Records for this task Block Start

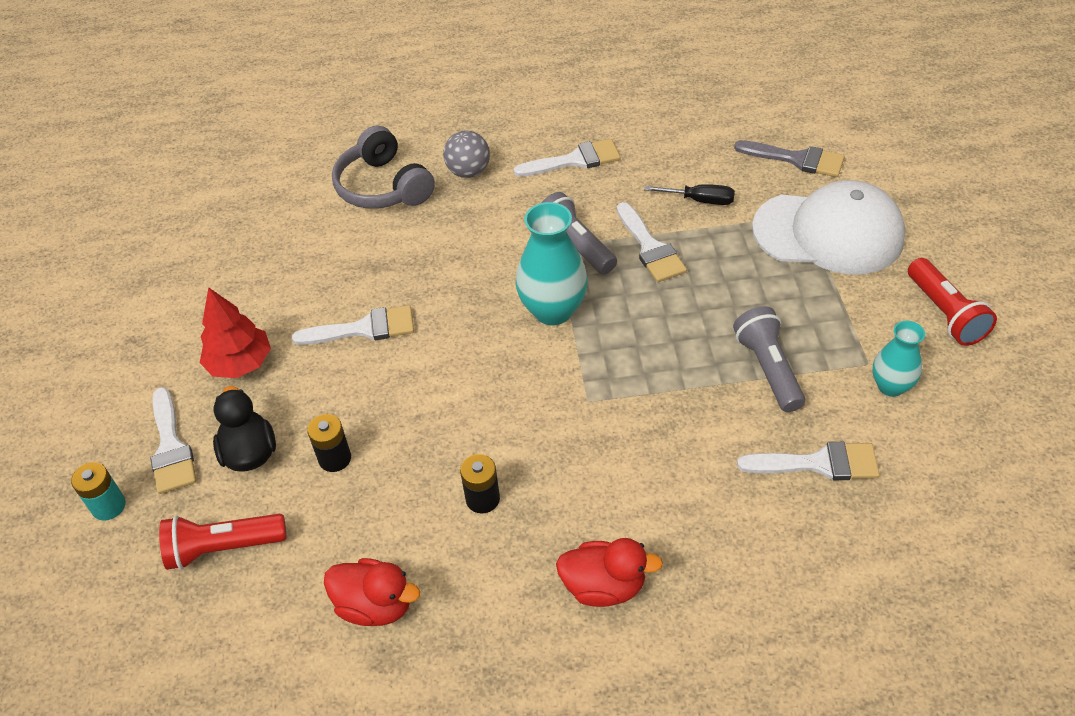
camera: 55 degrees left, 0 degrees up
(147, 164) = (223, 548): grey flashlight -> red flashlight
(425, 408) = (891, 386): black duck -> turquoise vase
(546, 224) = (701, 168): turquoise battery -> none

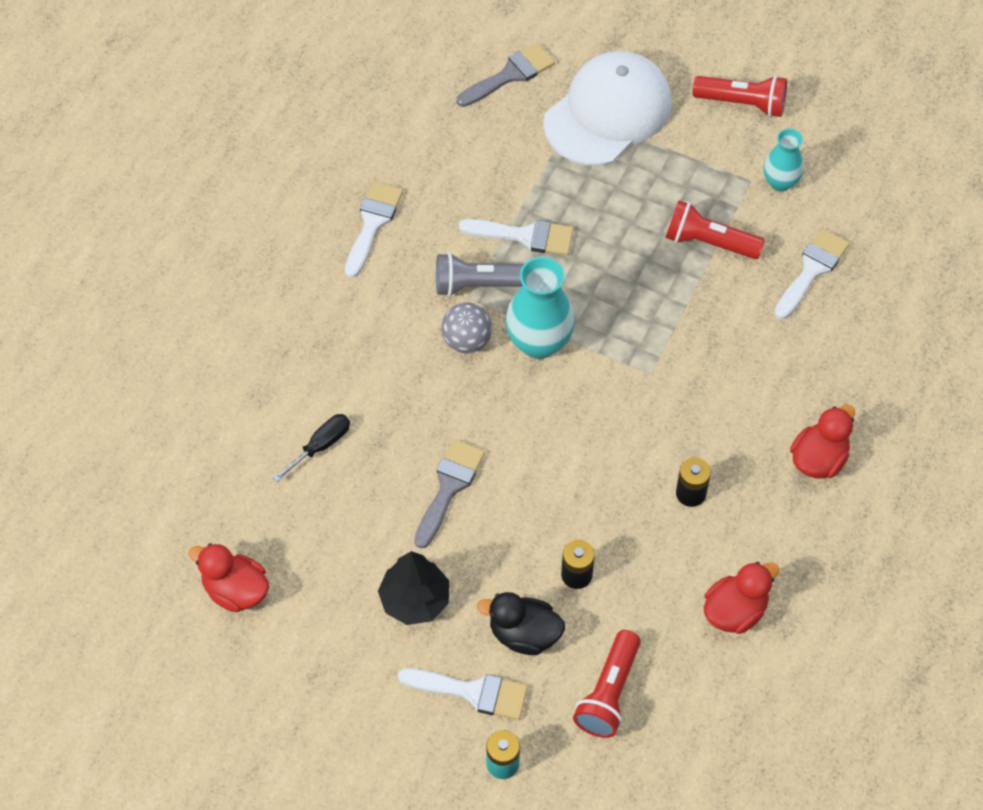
camera: 60 degrees left, 10 degrees up
(185, 258) = (235, 590): none -> red duck
(240, 363) = (415, 600): red tree -> black tree
(364, 328) = (449, 487): white brush -> grey brush
(383, 187) = (277, 385): grey headphones -> none
(469, 172) = (316, 309): grey ball -> grey ball (467, 341)
(700, 200) = (500, 169): black screwdriver -> black screwdriver (321, 446)
(768, 369) = (708, 242): grey flashlight -> red flashlight

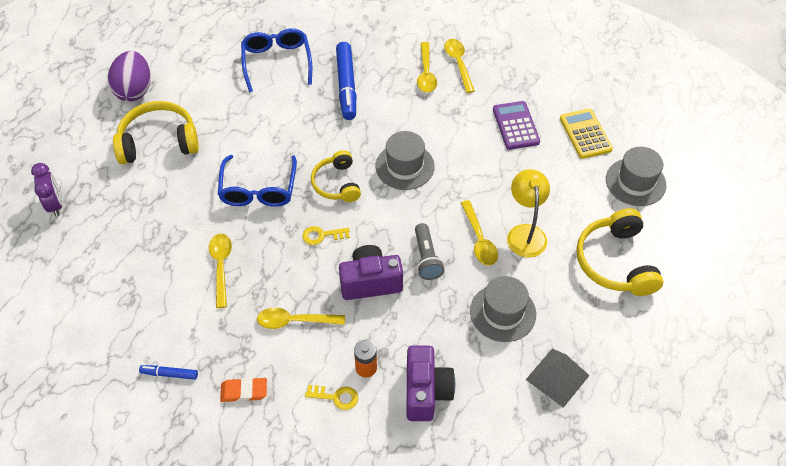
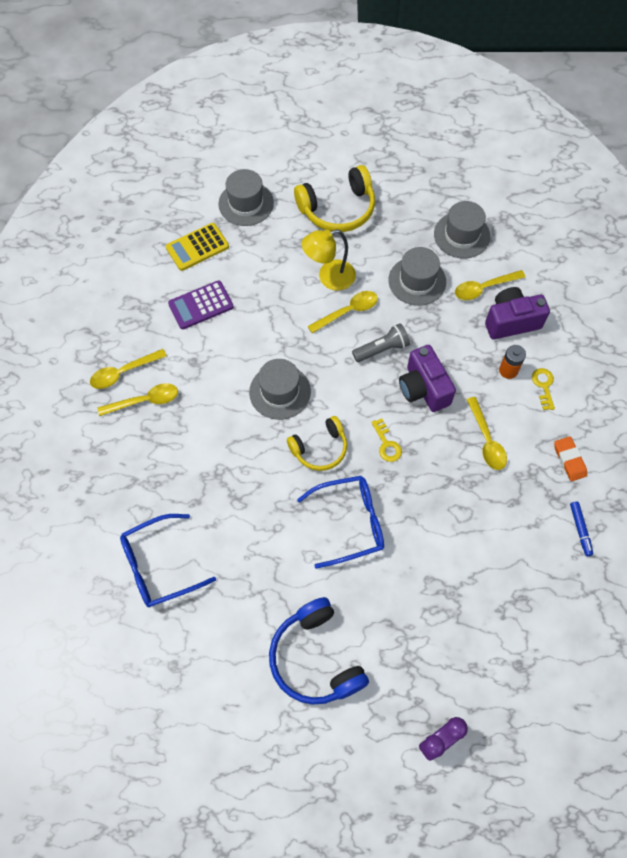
camera: 105 degrees left, 10 degrees up
(134, 90) = (243, 725): purple egg -> none
(158, 142) = (316, 658): yellow headphones -> blue headphones
(221, 267) = (453, 526): yellow spoon -> yellow spoon (484, 288)
(346, 86) = (181, 477): blue marker -> none
(557, 377) = (461, 235): grey pyramid -> grey hat

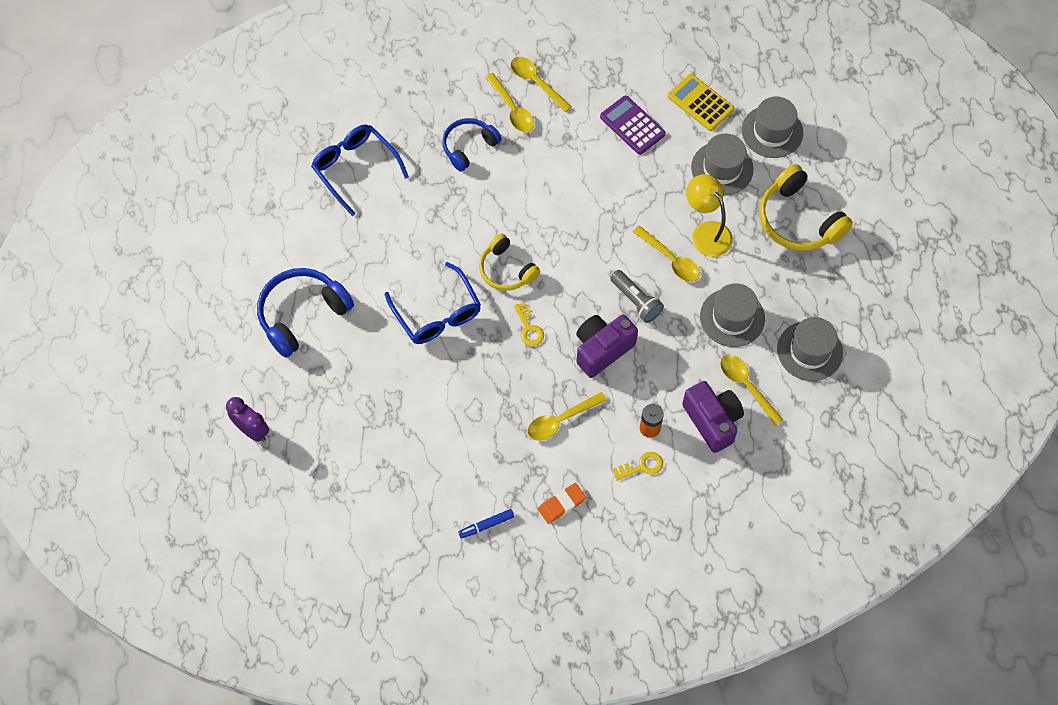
camera: 75 degrees right, 0 degrees up
(173, 450) = (469, 147): none -> blue headphones
(280, 392) = (557, 220): grey hat -> grey hat (722, 168)
(386, 444) = (529, 328): yellow key -> yellow key turned 75 degrees counterclockwise

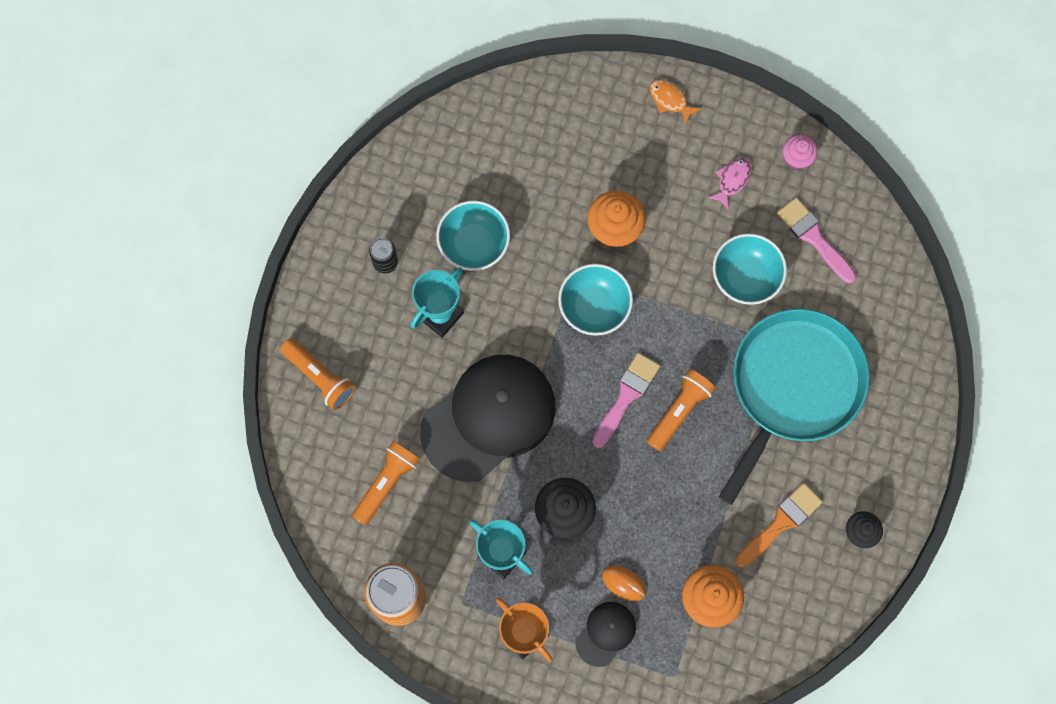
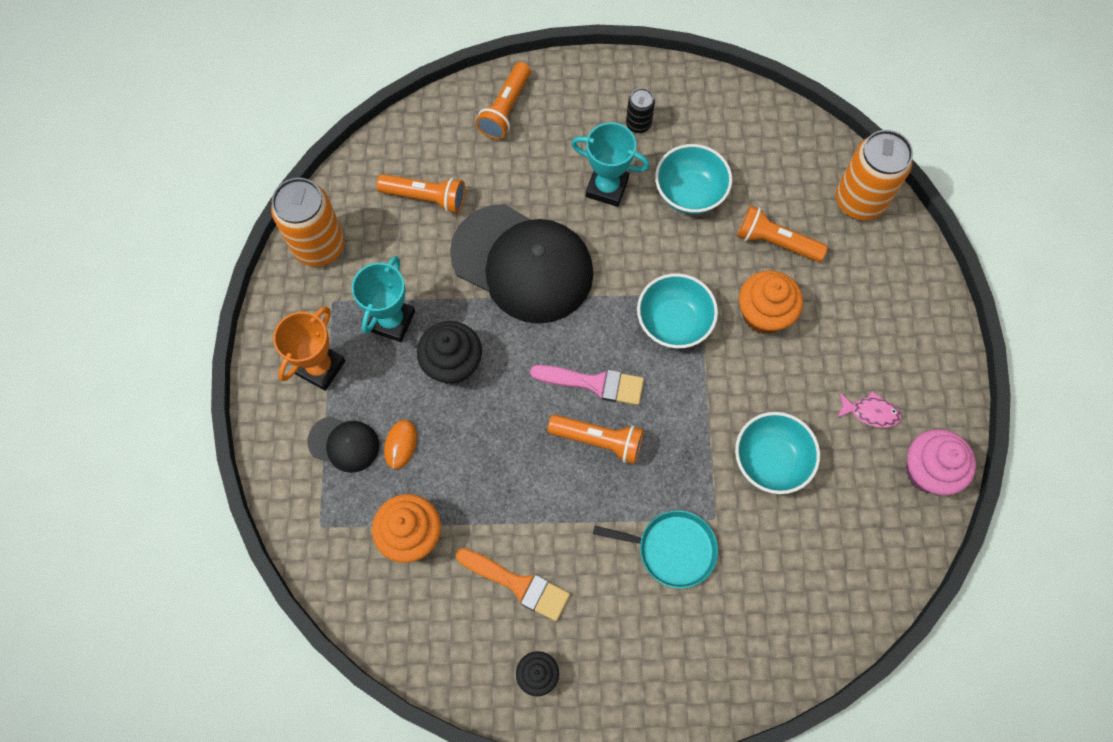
camera: 70 degrees right, 5 degrees down
(538, 104) = (859, 201): none -> orange can
(550, 191) = (776, 242): none -> orange flashlight
(670, 100) = (927, 322): orange fish -> none
(793, 386) = (672, 549): turquoise pan -> turquoise pan, size x0.50
(796, 158) = (927, 471): pink cupcake -> pink cupcake, size x1.64
(813, 237) = (847, 518): pink brush -> none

Records for this task Block End

## About this task
Print all records word for word, no images.

## Your solution
camera: 55 degrees left, 0 degrees up
(147, 164) = (223, 548): grey flashlight -> red flashlight
(425, 408) = (891, 386): black duck -> turquoise vase
(546, 224) = (701, 168): turquoise battery -> none

camera: 60 degrees left, 10 degrees up
(185, 258) = (235, 590): none -> red duck
(240, 363) = (415, 600): red tree -> black tree
(364, 328) = (449, 487): white brush -> grey brush
(383, 187) = (277, 385): grey headphones -> none
(469, 172) = (316, 309): grey ball -> grey ball (467, 341)
(700, 200) = (500, 169): black screwdriver -> black screwdriver (321, 446)
(768, 369) = (708, 242): grey flashlight -> red flashlight

camera: 105 degrees left, 10 degrees up
(134, 90) = (243, 725): purple egg -> none
(158, 142) = (316, 658): yellow headphones -> blue headphones
(221, 267) = (453, 526): yellow spoon -> yellow spoon (484, 288)
(346, 86) = (181, 477): blue marker -> none
(557, 377) = (461, 235): grey pyramid -> grey hat

camera: 75 degrees right, 0 degrees up
(173, 450) = (469, 147): none -> blue headphones
(280, 392) = (557, 220): grey hat -> grey hat (722, 168)
(386, 444) = (529, 328): yellow key -> yellow key turned 75 degrees counterclockwise

camera: 70 degrees right, 5 degrees down
(538, 104) = (859, 201): none -> orange can
(550, 191) = (776, 242): none -> orange flashlight
(670, 100) = (927, 322): orange fish -> none
(793, 386) = (672, 549): turquoise pan -> turquoise pan, size x0.50
(796, 158) = (927, 471): pink cupcake -> pink cupcake, size x1.64
(813, 237) = (847, 518): pink brush -> none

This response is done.